[STATED TASK]: Could you reproduce all of the rows below, character for character, changing nothing?

Collected data entries:
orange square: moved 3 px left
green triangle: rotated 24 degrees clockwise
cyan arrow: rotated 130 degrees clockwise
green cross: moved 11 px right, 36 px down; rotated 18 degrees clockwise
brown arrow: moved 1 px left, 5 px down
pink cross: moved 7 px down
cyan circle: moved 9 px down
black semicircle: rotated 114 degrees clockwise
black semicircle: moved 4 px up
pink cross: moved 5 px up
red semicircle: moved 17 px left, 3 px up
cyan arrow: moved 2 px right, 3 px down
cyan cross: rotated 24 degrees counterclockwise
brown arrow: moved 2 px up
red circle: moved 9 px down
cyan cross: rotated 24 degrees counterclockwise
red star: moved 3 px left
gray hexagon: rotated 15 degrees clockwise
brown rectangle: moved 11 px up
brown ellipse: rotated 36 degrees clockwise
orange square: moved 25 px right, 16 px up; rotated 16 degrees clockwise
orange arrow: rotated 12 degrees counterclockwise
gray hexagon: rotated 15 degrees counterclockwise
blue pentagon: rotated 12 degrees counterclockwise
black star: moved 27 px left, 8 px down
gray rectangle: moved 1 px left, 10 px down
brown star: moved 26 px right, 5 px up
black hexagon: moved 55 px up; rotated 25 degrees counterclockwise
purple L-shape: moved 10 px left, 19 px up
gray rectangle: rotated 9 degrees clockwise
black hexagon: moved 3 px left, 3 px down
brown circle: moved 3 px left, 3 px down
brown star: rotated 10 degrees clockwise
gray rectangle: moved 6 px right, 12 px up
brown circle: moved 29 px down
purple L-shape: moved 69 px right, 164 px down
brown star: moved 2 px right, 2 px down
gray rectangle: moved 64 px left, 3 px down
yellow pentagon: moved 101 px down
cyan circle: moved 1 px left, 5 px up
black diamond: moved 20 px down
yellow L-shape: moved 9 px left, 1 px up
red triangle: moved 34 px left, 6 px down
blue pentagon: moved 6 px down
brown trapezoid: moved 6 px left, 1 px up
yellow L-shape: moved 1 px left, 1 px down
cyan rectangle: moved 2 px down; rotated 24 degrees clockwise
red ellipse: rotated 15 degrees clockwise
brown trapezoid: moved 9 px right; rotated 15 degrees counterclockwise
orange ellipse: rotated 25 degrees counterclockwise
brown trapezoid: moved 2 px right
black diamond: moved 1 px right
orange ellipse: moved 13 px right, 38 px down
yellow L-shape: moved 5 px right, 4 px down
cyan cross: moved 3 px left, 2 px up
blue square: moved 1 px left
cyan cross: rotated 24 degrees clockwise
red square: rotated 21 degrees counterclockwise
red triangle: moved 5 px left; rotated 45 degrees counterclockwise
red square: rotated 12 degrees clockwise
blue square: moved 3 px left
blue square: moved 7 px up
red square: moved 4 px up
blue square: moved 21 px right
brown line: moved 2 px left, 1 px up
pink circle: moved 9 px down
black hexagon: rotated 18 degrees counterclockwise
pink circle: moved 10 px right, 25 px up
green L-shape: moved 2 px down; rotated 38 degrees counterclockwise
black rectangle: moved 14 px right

[ANSWER FOR THE TASK]:
orange square: moved 3 px left
green triangle: rotated 24 degrees clockwise
cyan arrow: rotated 130 degrees clockwise
green cross: moved 11 px right, 36 px down; rotated 18 degrees clockwise
brown arrow: moved 1 px left, 5 px down
pink cross: moved 7 px down
cyan circle: moved 9 px down
black semicircle: rotated 114 degrees clockwise
black semicircle: moved 4 px up
pink cross: moved 5 px up
red semicircle: moved 17 px left, 3 px up
cyan arrow: moved 2 px right, 3 px down
cyan cross: rotated 24 degrees counterclockwise
brown arrow: moved 2 px up
red circle: moved 9 px down
cyan cross: rotated 24 degrees counterclockwise
red star: moved 3 px left
gray hexagon: rotated 15 degrees clockwise
brown rectangle: moved 11 px up
brown ellipse: rotated 36 degrees clockwise
orange square: moved 25 px right, 16 px up; rotated 16 degrees clockwise
orange arrow: rotated 12 degrees counterclockwise
gray hexagon: rotated 15 degrees counterclockwise
blue pentagon: rotated 12 degrees counterclockwise
black star: moved 27 px left, 8 px down
gray rectangle: moved 1 px left, 10 px down
brown star: moved 26 px right, 5 px up
black hexagon: moved 55 px up; rotated 25 degrees counterclockwise
purple L-shape: moved 10 px left, 19 px up
gray rectangle: rotated 9 degrees clockwise
black hexagon: moved 3 px left, 3 px down
brown circle: moved 3 px left, 3 px down
brown star: rotated 10 degrees clockwise
gray rectangle: moved 6 px right, 12 px up
brown circle: moved 29 px down
purple L-shape: moved 69 px right, 164 px down
brown star: moved 2 px right, 2 px down
gray rectangle: moved 64 px left, 3 px down
yellow pentagon: moved 101 px down
cyan circle: moved 1 px left, 5 px up
black diamond: moved 20 px down
yellow L-shape: moved 9 px left, 1 px up
red triangle: moved 34 px left, 6 px down
blue pentagon: moved 6 px down
brown trapezoid: moved 6 px left, 1 px up
yellow L-shape: moved 1 px left, 1 px down
cyan rectangle: moved 2 px down; rotated 24 degrees clockwise
red ellipse: rotated 15 degrees clockwise
brown trapezoid: moved 9 px right; rotated 15 degrees counterclockwise
orange ellipse: rotated 25 degrees counterclockwise
brown trapezoid: moved 2 px right
black diamond: moved 1 px right
orange ellipse: moved 13 px right, 38 px down
yellow L-shape: moved 5 px right, 4 px down
cyan cross: moved 3 px left, 2 px up
blue square: moved 1 px left
cyan cross: rotated 24 degrees clockwise
red square: rotated 21 degrees counterclockwise
red triangle: moved 5 px left; rotated 45 degrees counterclockwise
red square: rotated 12 degrees clockwise
blue square: moved 3 px left
blue square: moved 7 px up
red square: moved 4 px up
blue square: moved 21 px right
brown line: moved 2 px left, 1 px up
pink circle: moved 9 px down
black hexagon: rotated 18 degrees counterclockwise
pink circle: moved 10 px right, 25 px up
green L-shape: moved 2 px down; rotated 38 degrees counterclockwise
black rectangle: moved 14 px right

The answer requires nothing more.